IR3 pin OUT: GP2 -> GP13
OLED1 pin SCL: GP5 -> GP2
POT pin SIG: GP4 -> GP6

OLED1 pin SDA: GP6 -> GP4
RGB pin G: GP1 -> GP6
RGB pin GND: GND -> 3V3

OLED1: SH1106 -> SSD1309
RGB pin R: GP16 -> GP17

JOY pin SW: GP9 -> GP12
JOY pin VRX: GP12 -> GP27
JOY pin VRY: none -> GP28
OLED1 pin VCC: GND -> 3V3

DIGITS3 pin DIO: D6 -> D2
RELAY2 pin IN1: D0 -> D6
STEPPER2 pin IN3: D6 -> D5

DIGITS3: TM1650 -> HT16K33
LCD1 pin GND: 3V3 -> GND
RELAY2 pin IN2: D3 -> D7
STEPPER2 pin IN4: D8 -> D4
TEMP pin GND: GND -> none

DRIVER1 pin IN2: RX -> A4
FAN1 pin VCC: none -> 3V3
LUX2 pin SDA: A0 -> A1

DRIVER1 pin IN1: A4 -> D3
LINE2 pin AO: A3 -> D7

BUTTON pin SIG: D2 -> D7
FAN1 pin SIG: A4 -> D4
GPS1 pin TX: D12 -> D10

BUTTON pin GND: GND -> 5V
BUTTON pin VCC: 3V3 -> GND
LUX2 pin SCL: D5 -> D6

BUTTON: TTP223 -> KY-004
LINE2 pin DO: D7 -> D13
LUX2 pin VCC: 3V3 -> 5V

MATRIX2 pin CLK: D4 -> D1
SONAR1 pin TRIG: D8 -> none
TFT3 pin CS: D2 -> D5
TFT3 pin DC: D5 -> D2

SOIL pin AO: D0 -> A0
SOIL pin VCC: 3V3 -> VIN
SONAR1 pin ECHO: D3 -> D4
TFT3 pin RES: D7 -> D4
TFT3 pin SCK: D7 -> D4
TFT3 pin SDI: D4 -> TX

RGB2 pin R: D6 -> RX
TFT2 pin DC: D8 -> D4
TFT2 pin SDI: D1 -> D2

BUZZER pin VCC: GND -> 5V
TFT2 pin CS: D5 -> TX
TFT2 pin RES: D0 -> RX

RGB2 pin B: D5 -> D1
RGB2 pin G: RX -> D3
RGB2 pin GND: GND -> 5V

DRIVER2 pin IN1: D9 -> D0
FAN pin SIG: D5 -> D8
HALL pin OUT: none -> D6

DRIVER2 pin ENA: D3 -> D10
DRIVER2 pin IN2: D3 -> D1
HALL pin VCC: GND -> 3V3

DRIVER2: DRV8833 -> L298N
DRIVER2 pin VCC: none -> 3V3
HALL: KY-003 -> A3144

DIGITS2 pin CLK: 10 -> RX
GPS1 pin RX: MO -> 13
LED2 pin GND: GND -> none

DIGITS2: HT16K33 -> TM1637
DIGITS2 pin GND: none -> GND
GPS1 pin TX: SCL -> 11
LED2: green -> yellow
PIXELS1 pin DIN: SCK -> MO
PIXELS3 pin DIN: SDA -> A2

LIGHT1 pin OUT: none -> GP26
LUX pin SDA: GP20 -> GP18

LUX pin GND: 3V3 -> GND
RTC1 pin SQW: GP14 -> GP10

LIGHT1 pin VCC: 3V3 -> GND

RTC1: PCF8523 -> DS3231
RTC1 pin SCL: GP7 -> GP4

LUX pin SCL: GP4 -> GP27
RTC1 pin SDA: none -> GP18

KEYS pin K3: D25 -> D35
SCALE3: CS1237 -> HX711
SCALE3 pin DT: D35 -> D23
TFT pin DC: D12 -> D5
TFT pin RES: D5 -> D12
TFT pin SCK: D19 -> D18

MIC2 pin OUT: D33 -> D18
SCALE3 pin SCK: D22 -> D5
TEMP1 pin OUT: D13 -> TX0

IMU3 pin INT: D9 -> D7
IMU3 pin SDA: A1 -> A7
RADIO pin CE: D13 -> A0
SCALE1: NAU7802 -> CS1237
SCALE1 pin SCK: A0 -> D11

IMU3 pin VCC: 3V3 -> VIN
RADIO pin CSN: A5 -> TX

THE TASK: Take exactly the lines from the one containing "LCD1 pin GND: 3V3 -> GND" through the one containing "TFT3 pin CS: D2 -> D5" in the data above, and output them with nothing added.

ANSWER SPACE:
LCD1 pin GND: 3V3 -> GND
RELAY2 pin IN2: D3 -> D7
STEPPER2 pin IN4: D8 -> D4
TEMP pin GND: GND -> none

DRIVER1 pin IN2: RX -> A4
FAN1 pin VCC: none -> 3V3
LUX2 pin SDA: A0 -> A1

DRIVER1 pin IN1: A4 -> D3
LINE2 pin AO: A3 -> D7

BUTTON pin SIG: D2 -> D7
FAN1 pin SIG: A4 -> D4
GPS1 pin TX: D12 -> D10

BUTTON pin GND: GND -> 5V
BUTTON pin VCC: 3V3 -> GND
LUX2 pin SCL: D5 -> D6

BUTTON: TTP223 -> KY-004
LINE2 pin DO: D7 -> D13
LUX2 pin VCC: 3V3 -> 5V

MATRIX2 pin CLK: D4 -> D1
SONAR1 pin TRIG: D8 -> none
TFT3 pin CS: D2 -> D5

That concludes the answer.